### Assignment
Check each line of the listing for the word "first" and report how many lines contain it, giving nothing but the number.

━━━ Given data ━━━

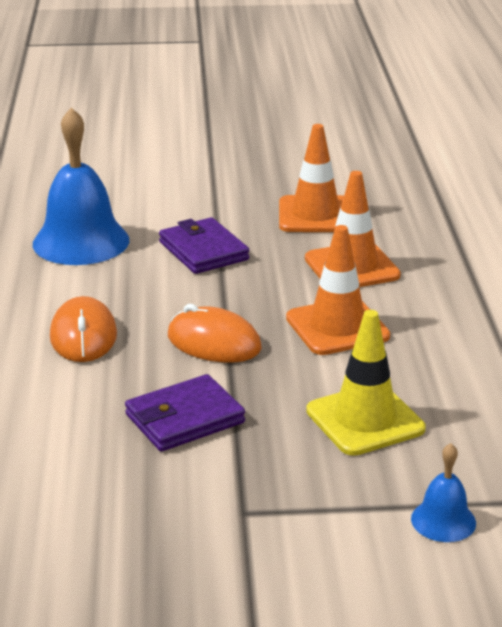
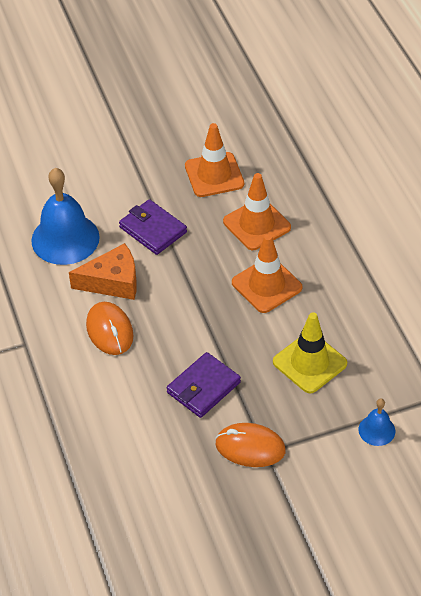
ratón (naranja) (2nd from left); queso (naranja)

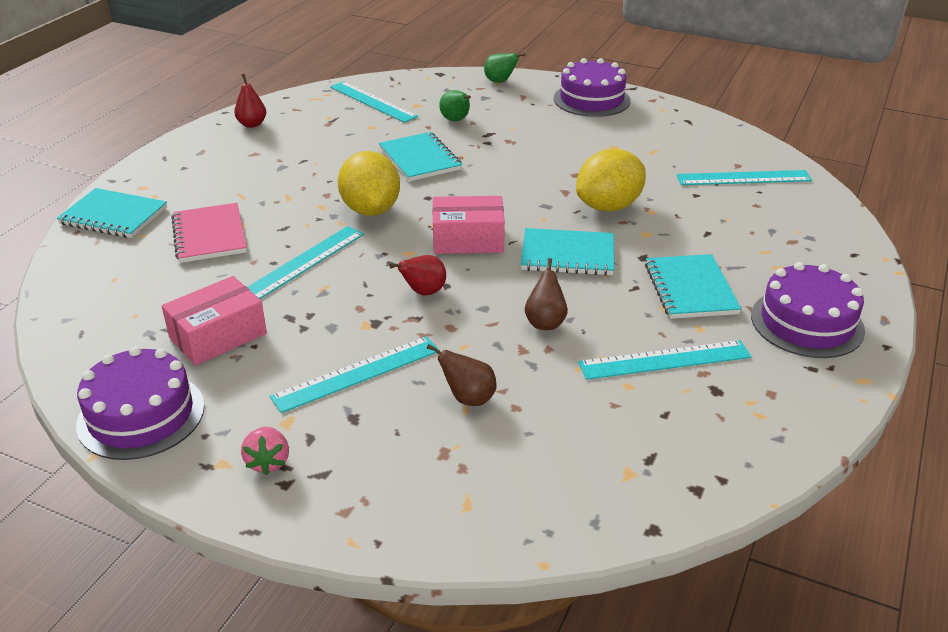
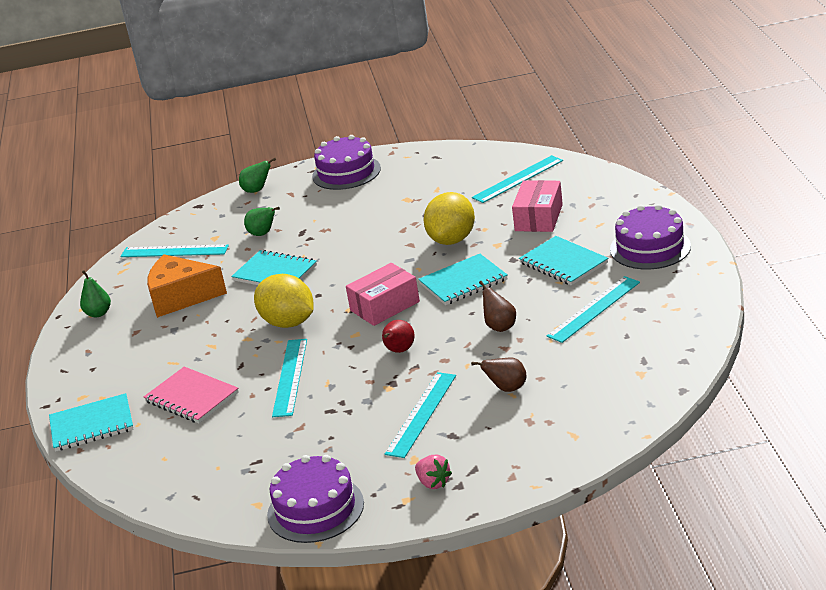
pera (verde) (1st from left); caja (rosa) (2nd from left); queso (naranja)

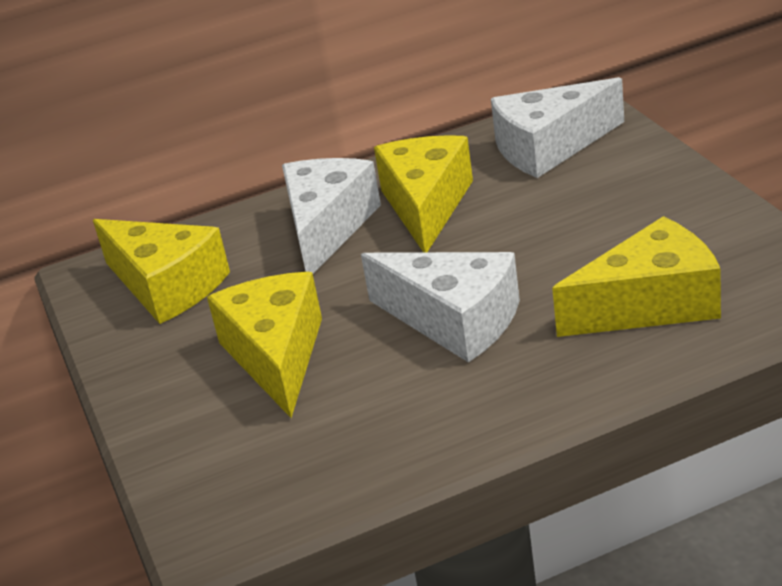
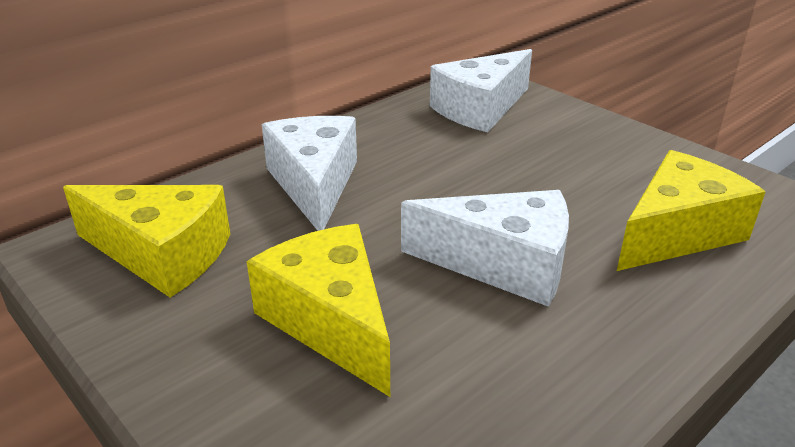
queso (amarillo) (3rd from left in the first image)

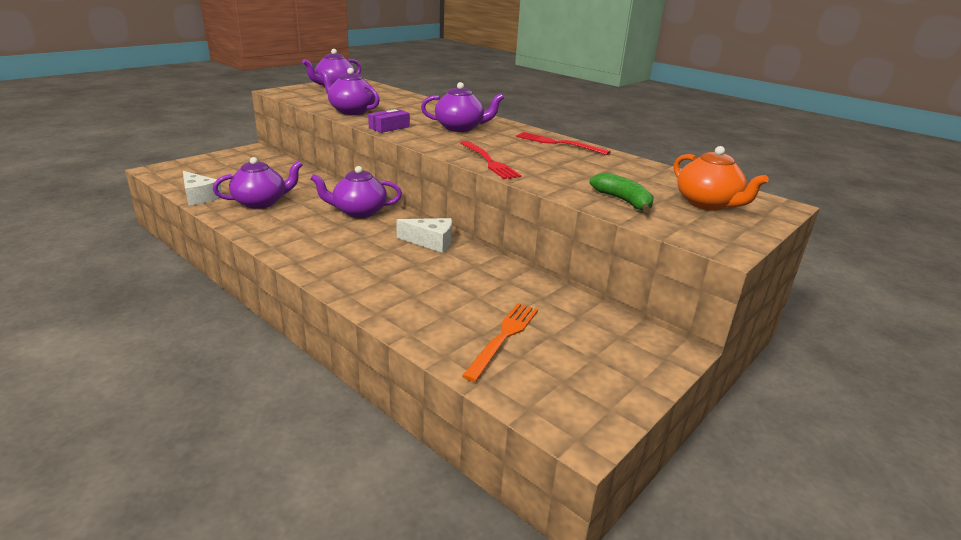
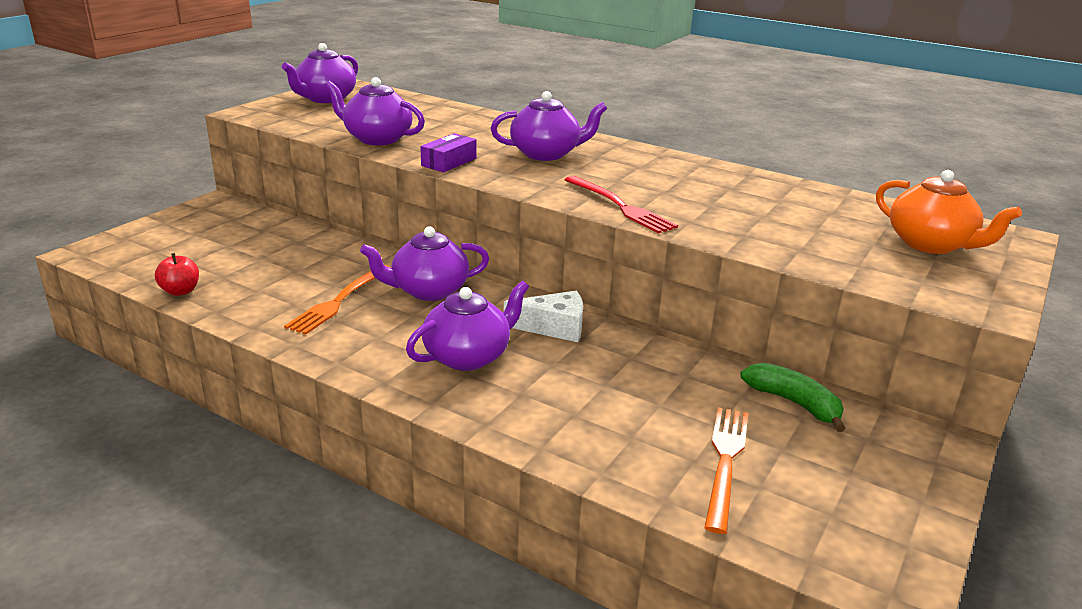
tenedor (rojo) (2nd from left in the first image); tetera (morado) (4th from left); manzana (rojo); plátano (verde); tenedor (naranja) (1st from left)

━━━

### Solution to the exercise
2